Task requirements>
Leaving the images aside, transcribe all the data below exactly.
Start of Block
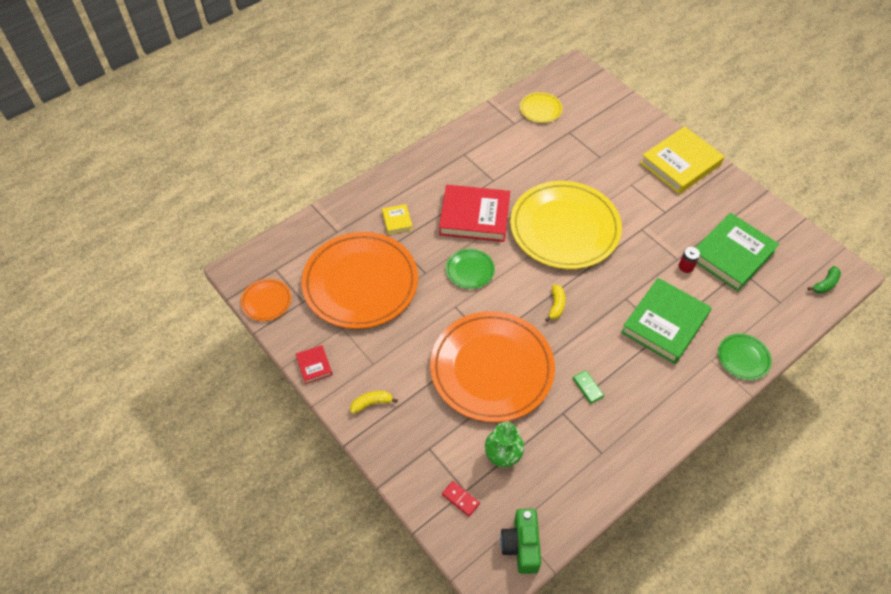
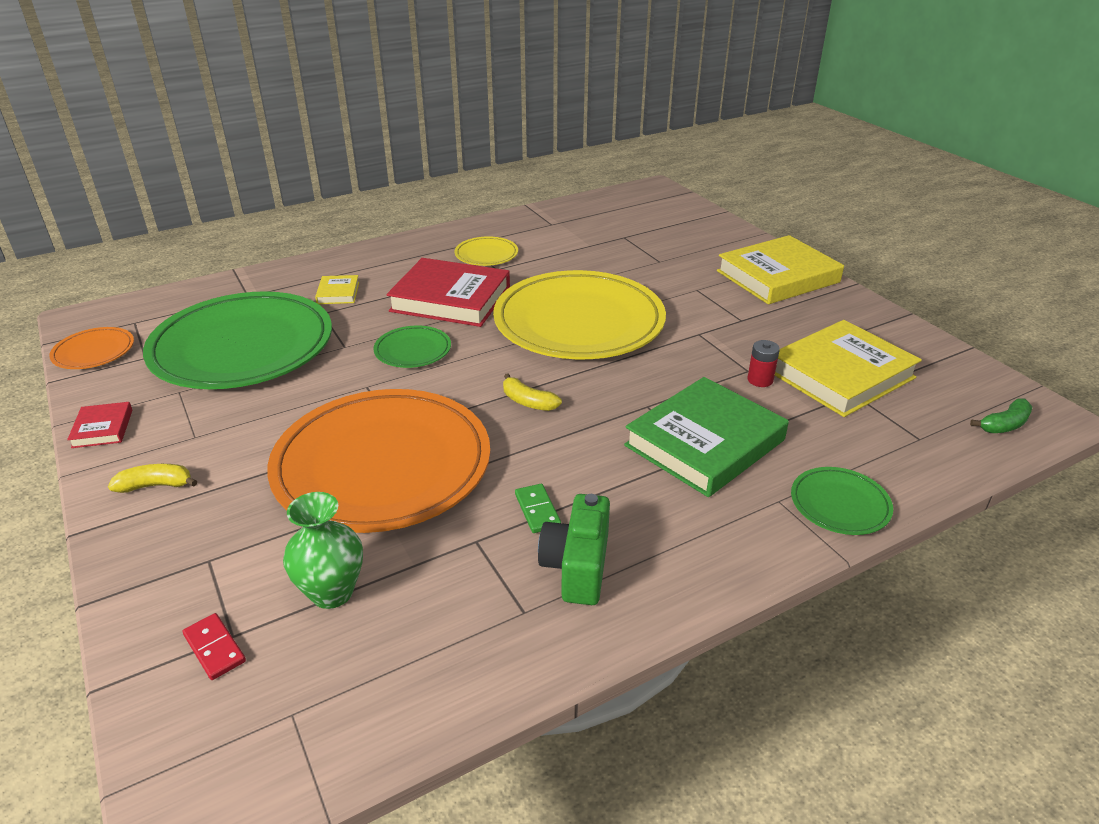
camera: 10 degrees right, 20 degrees down
(360, 283) = (242, 347): orange plate -> green plate
(521, 545) = (285, 753): green camera -> green camera (577, 566)
(540, 109) = (593, 216): yellow plate -> yellow plate (486, 254)
(556, 305) = (528, 402): yellow banana -> yellow banana turned 105 degrees clockwise
(731, 255) = (841, 374): green book -> yellow book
End of Block
Written answer>
camera: 10 degrees right, 20 degrees down
(360, 283) = (242, 347): orange plate -> green plate
(521, 545) = (285, 753): green camera -> green camera (577, 566)
(540, 109) = (593, 216): yellow plate -> yellow plate (486, 254)
(556, 305) = (528, 402): yellow banana -> yellow banana turned 105 degrees clockwise
(731, 255) = (841, 374): green book -> yellow book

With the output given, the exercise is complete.